> _EXERCISE GOAL_
Go through the records below and copy out every line that contains the word "SCISSORS".

> _DATA EXTRACTS_

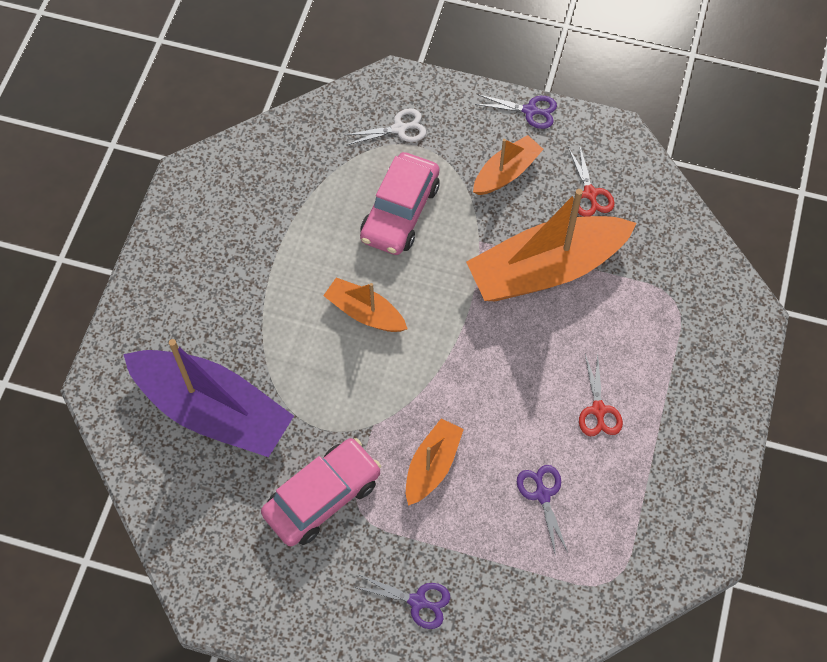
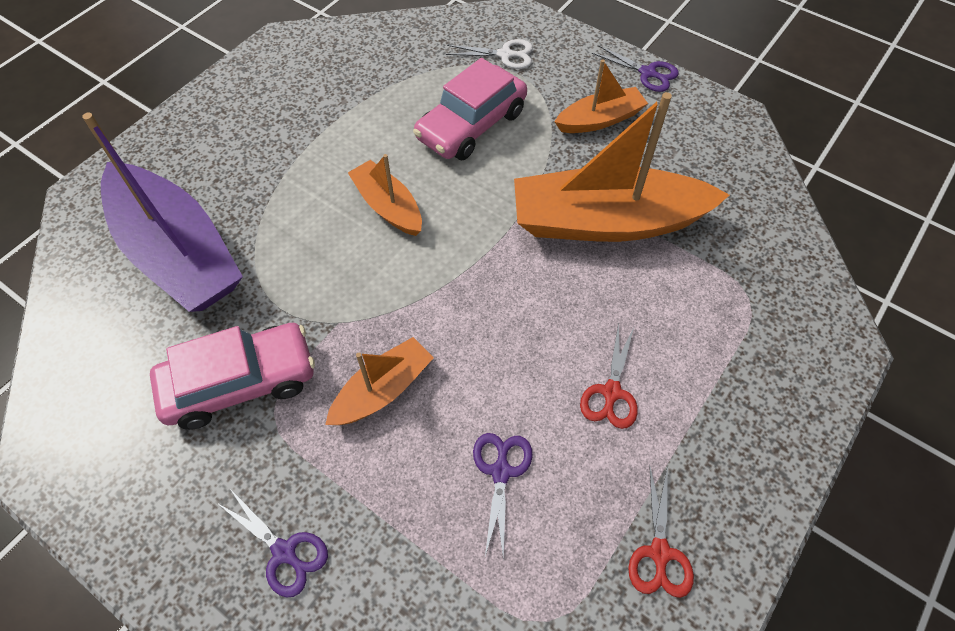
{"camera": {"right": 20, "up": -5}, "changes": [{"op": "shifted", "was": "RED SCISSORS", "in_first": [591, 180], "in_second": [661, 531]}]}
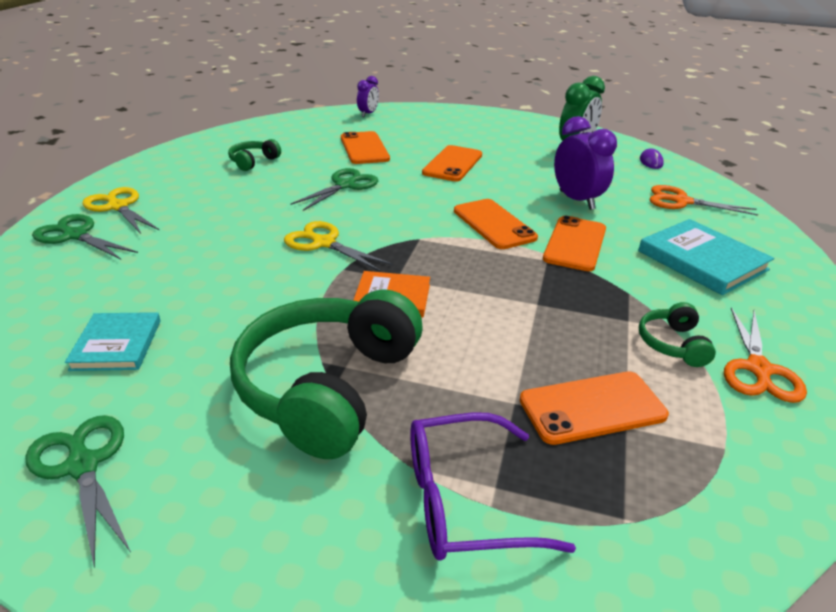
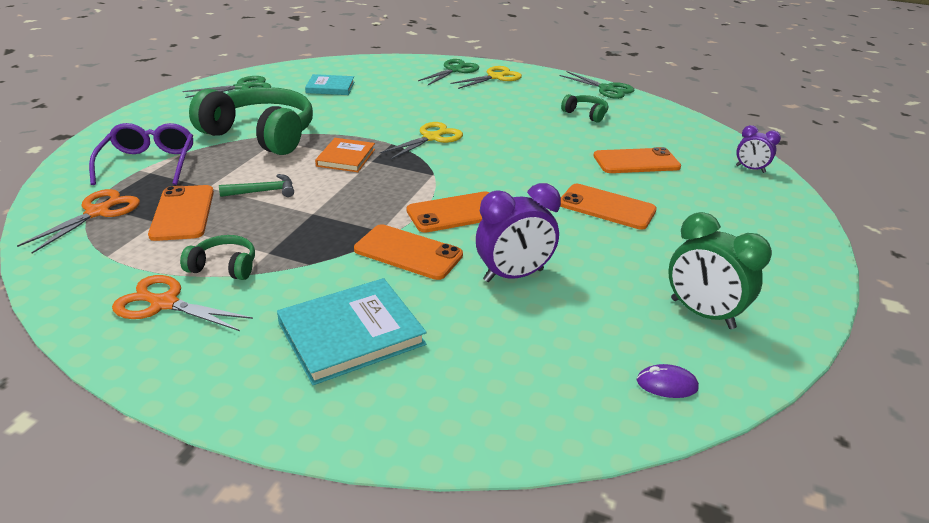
{"camera": {"right": 95, "up": 0}, "changes": [{"op": "new", "now": "GREEN HAMMER", "in_second": [256, 185]}, {"op": "shifted", "was": "GREEN SCISSORS", "in_first": [334, 189], "in_second": [596, 85]}, {"op": "shifted", "was": "ORANGE SCISSORS", "in_first": [703, 200], "in_second": [78, 221]}]}
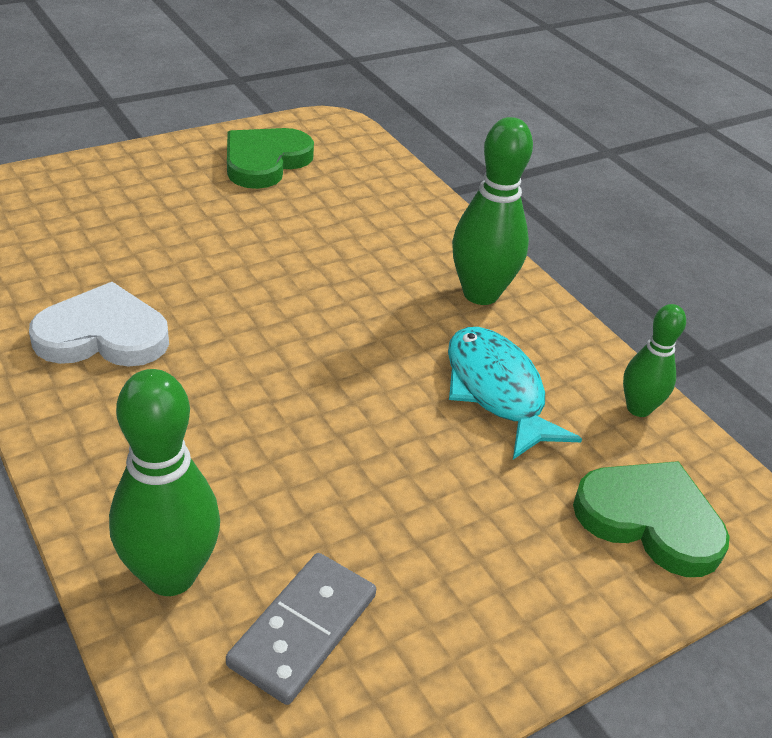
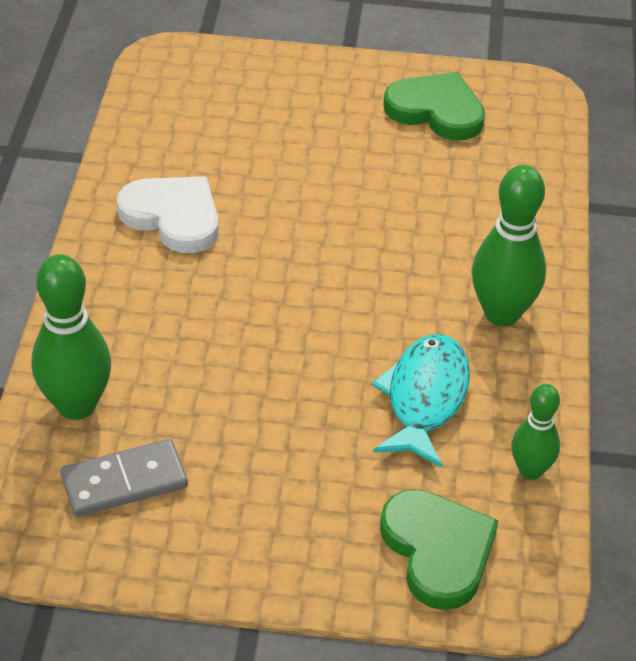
{"camera": {"right": 40, "up": 5}, "changes": [{"op": "rotated", "was": "GREEN HEART SHAPE", "in_first": [270, 158], "in_second": [434, 106], "clockwise": 45}]}
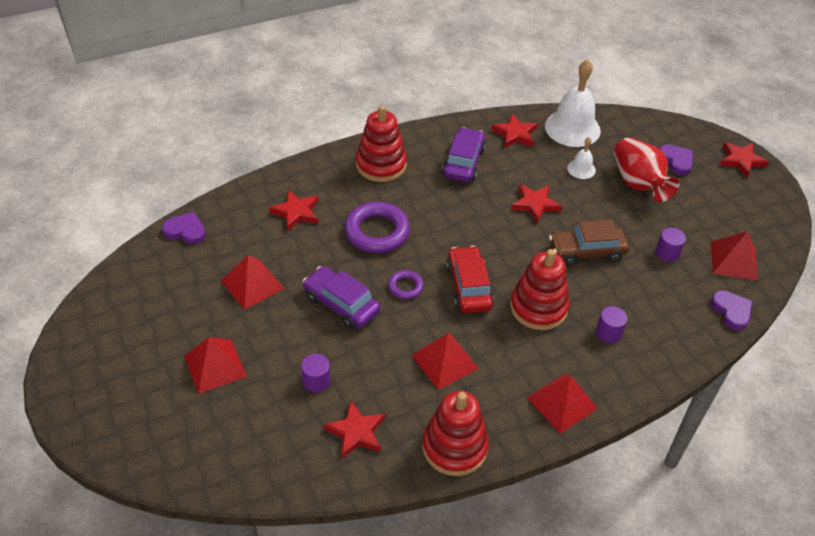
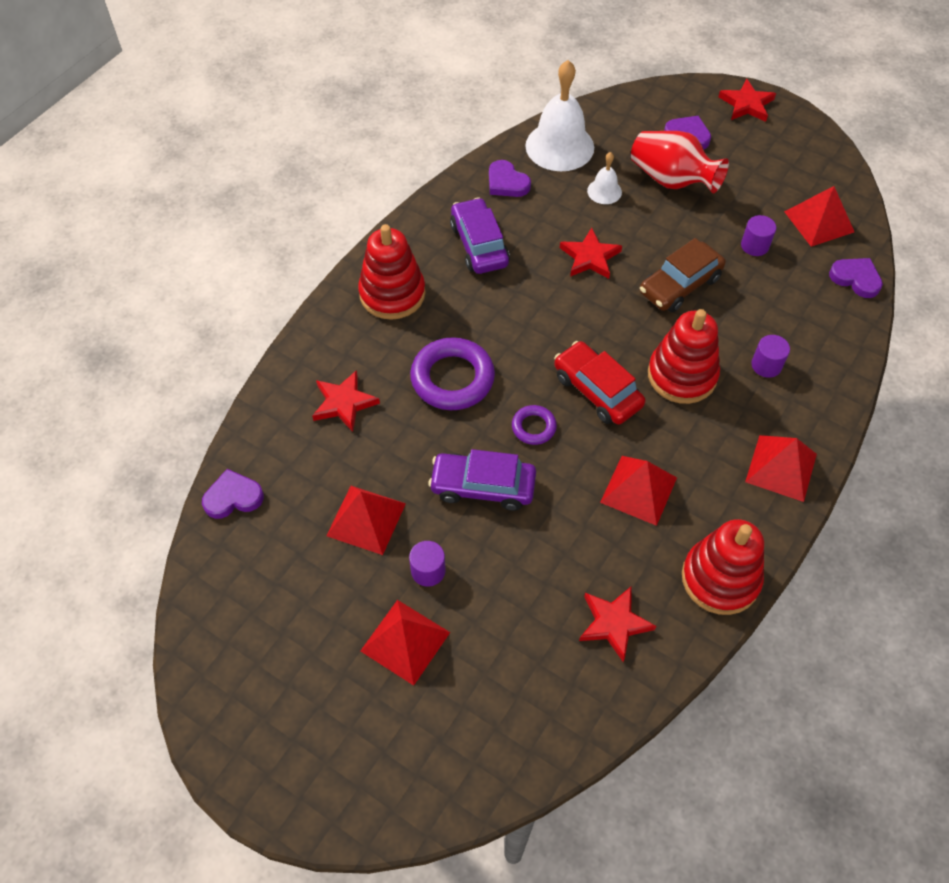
{"camera": {"right": -30, "up": 10}, "changes": [{"op": "shifted", "was": "ROYAL PURPLE SOLID CYLINDER", "in_first": [315, 373], "in_second": [427, 564]}, {"op": "swapped", "was": "RED STAR SHAPE", "now": "ROYAL PURPLE HEART SHAPE", "in_first": [514, 131], "in_second": [510, 178]}]}
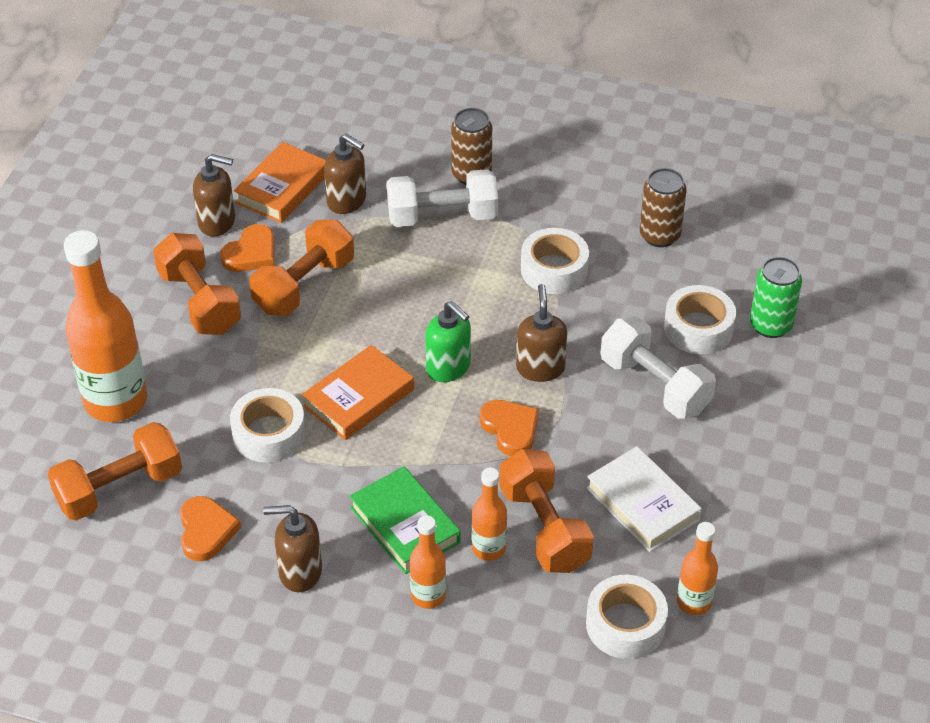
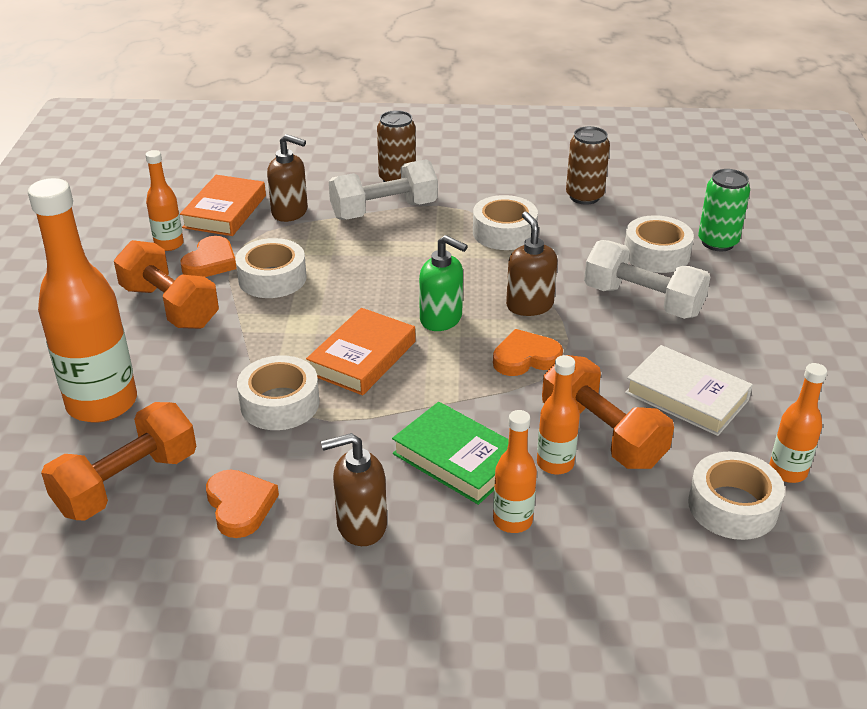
{"camera": {"right": -15, "up": -10}, "changes": [{"op": "swapped", "was": "BROWN SOAP PUMP", "now": "ORANGE BOTTLE", "in_first": [214, 195], "in_second": [164, 200]}, {"op": "swapped", "was": "ORANGE HAND WEIGHT", "now": "PURE WHITE TAPE", "in_first": [301, 268], "in_second": [271, 268]}, {"op": "rotated", "was": "ORANGE HEART SHAPE", "in_first": [509, 428], "in_second": [528, 352], "clockwise": -60}]}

> _ANSWER SPACE_
{"camera": {"right": 20, "up": -5}, "changes": [{"op": "shifted", "was": "RED SCISSORS", "in_first": [591, 180], "in_second": [661, 531]}]}
{"camera": {"right": 95, "up": 0}, "changes": [{"op": "new", "now": "GREEN HAMMER", "in_second": [256, 185]}, {"op": "shifted", "was": "GREEN SCISSORS", "in_first": [334, 189], "in_second": [596, 85]}, {"op": "shifted", "was": "ORANGE SCISSORS", "in_first": [703, 200], "in_second": [78, 221]}]}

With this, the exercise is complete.